▶ [Exercise goal]: Reproduce the listing exactly, with no pictures in your copy.

▶ [Dataset excerpt]:
━━━━━━━━━━━━━━━━━━━━

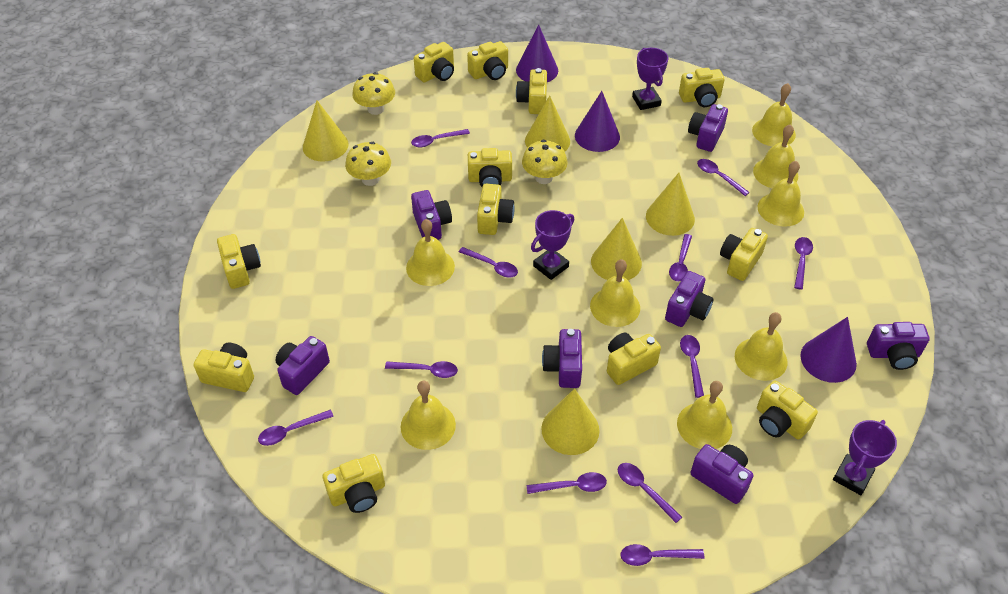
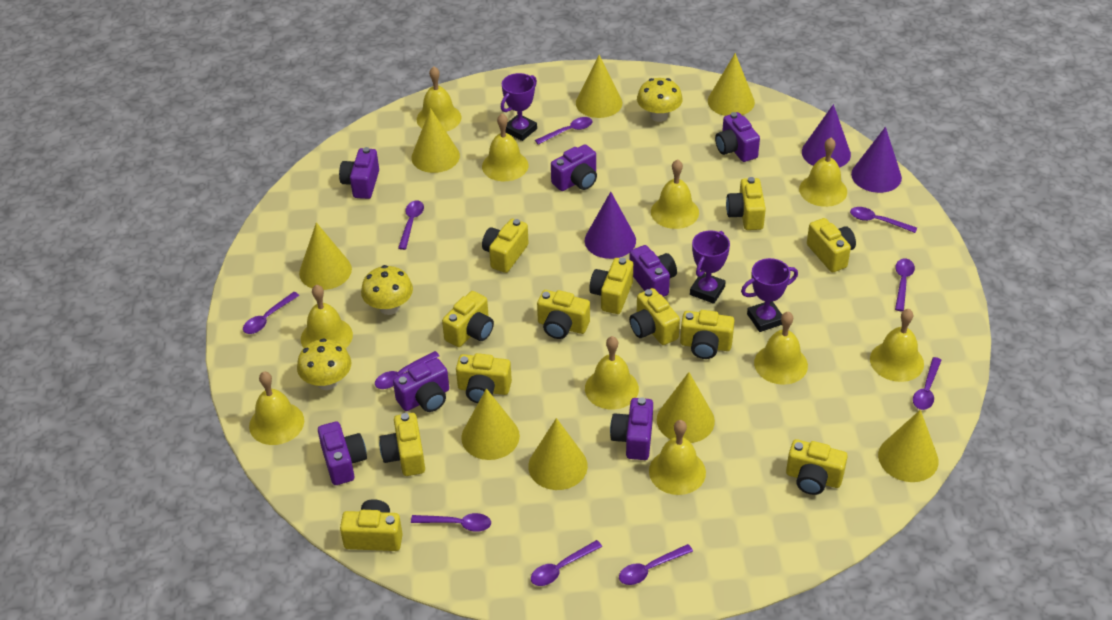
purple spoon: 11 -> 10
yellow bell: 8 -> 10
yellow cone: 5 -> 8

━━━━━━━━━━━━━━━━━━━━

▶ [Written answer]:
purple spoon: 11 -> 10
yellow bell: 8 -> 10
yellow cone: 5 -> 8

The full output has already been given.